═══ Supplied material ═══

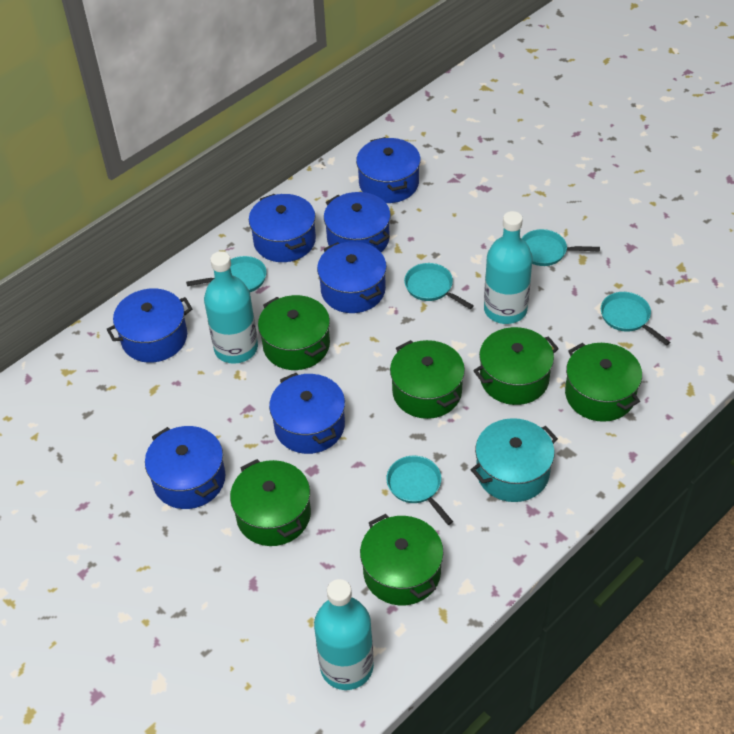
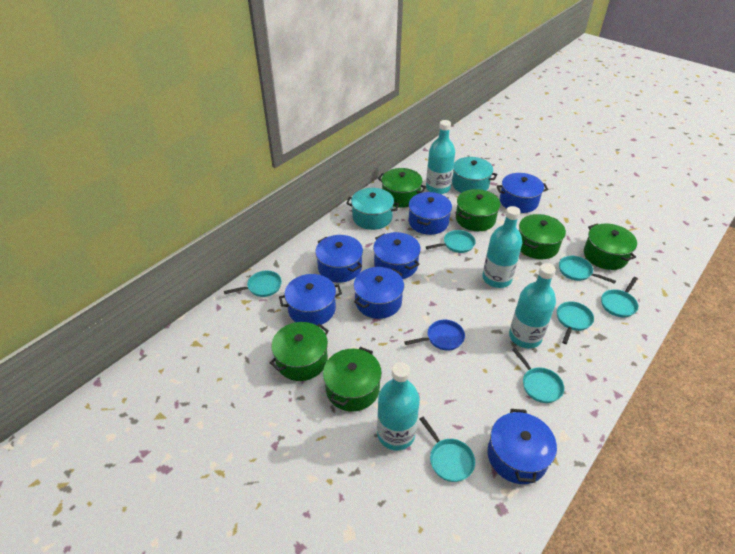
blue pan: 0 -> 1
turquoise bottle: 3 -> 4
turquoise pan: 5 -> 7
turquoise pot: 1 -> 2

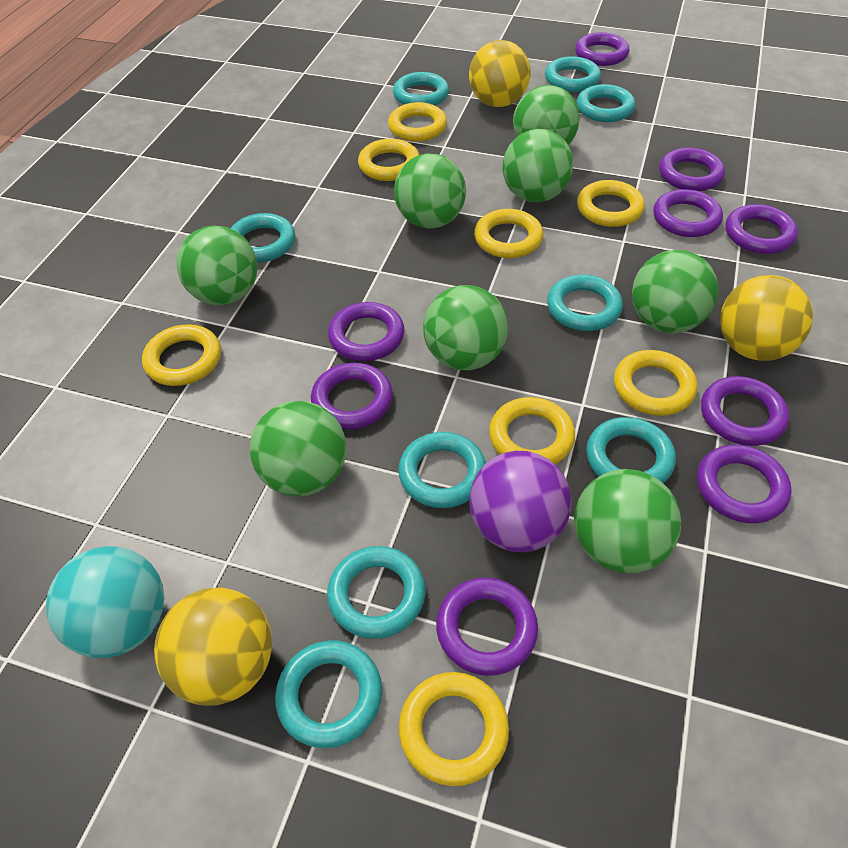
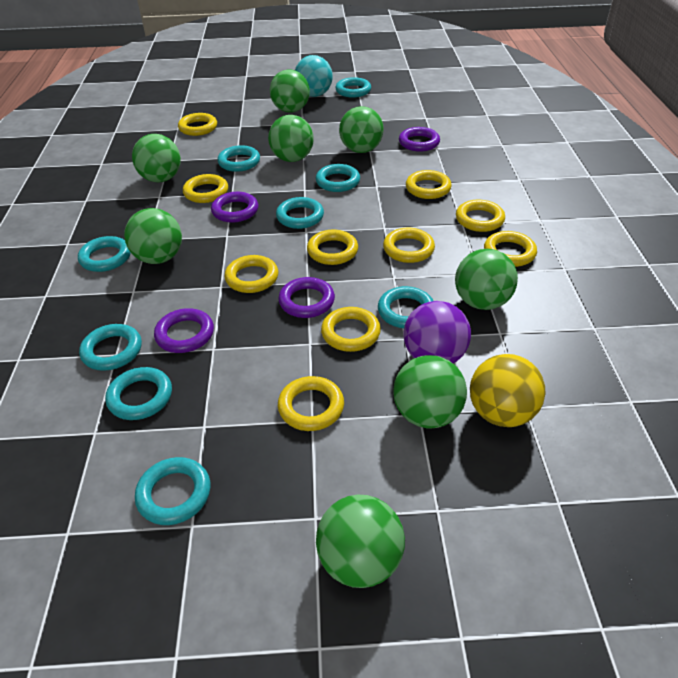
purple ring: 9 -> 4
yellow ball: 3 -> 1
yellow ring: 8 -> 10

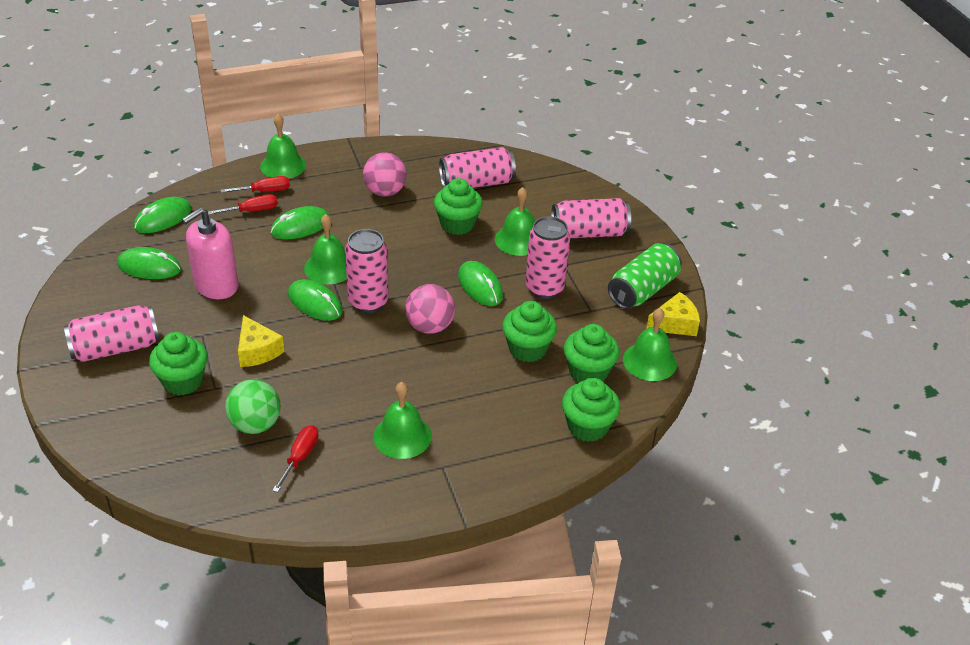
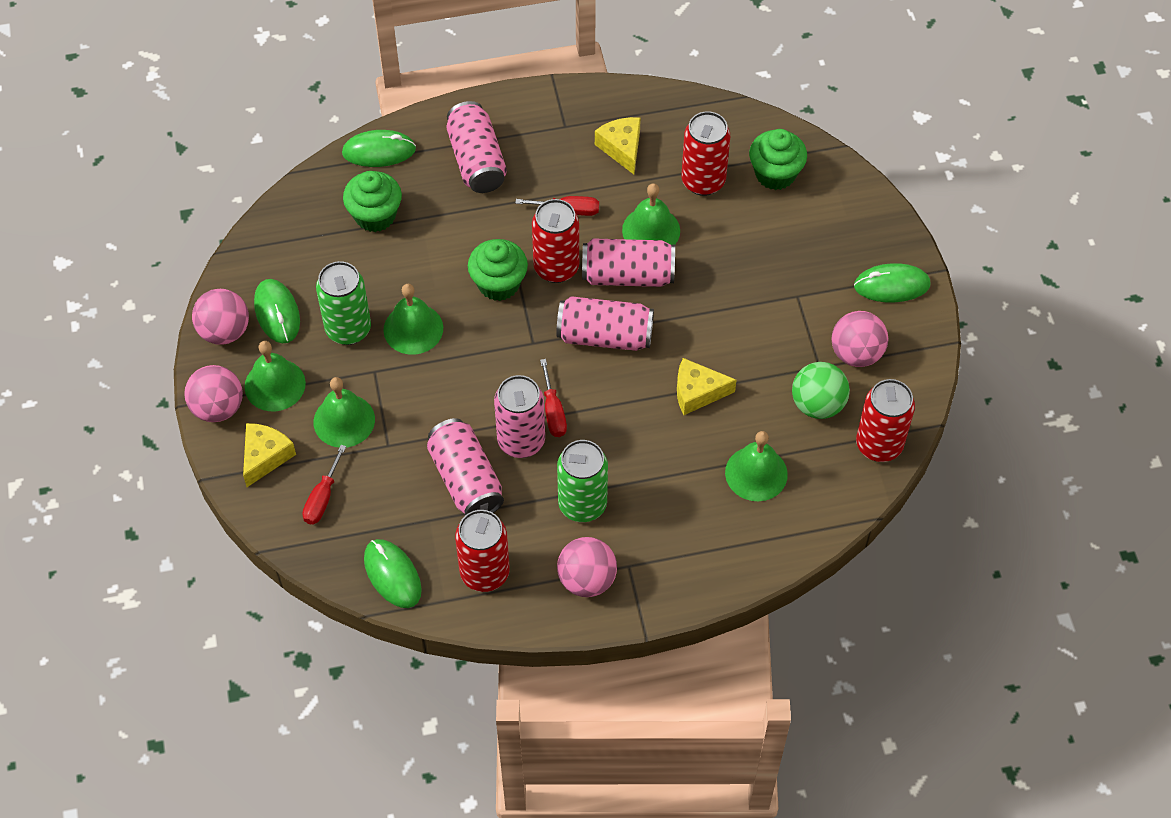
green can: 1 -> 2
green cupcake: 5 -> 3
green mouse: 5 -> 4
pink ball: 2 -> 4
pink soap dispenser: 1 -> 0
red can: 0 -> 4
yellow cheese: 2 -> 3

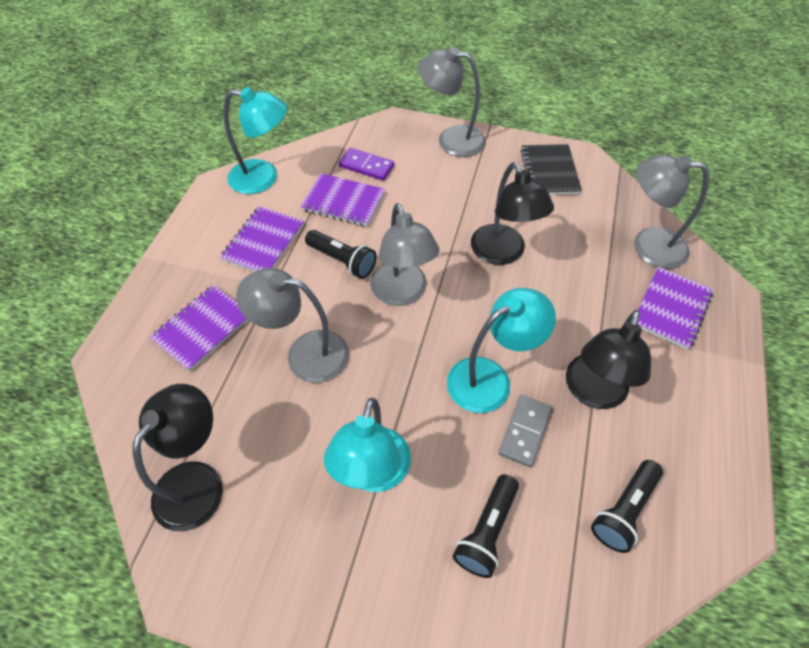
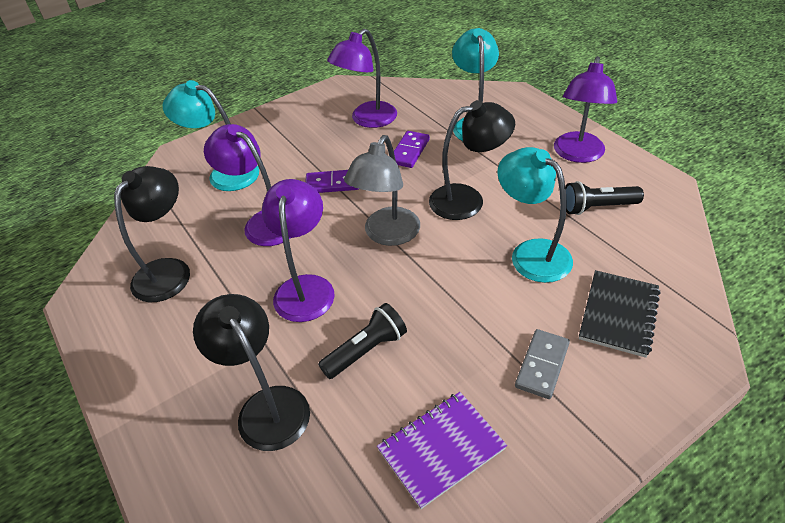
black flashlight: 3 -> 2
grey lamp: 4 -> 1
purple domino: 1 -> 2
purple lamp: 0 -> 4
purple notebook: 4 -> 1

═══

- Instructions for the task
Before you return the listing exactly, strip out its pictures.

- Worked solution
blue pan: 0 -> 1
turquoise bottle: 3 -> 4
turquoise pan: 5 -> 7
turquoise pot: 1 -> 2

purple ring: 9 -> 4
yellow ball: 3 -> 1
yellow ring: 8 -> 10

green can: 1 -> 2
green cupcake: 5 -> 3
green mouse: 5 -> 4
pink ball: 2 -> 4
pink soap dispenser: 1 -> 0
red can: 0 -> 4
yellow cheese: 2 -> 3

black flashlight: 3 -> 2
grey lamp: 4 -> 1
purple domino: 1 -> 2
purple lamp: 0 -> 4
purple notebook: 4 -> 1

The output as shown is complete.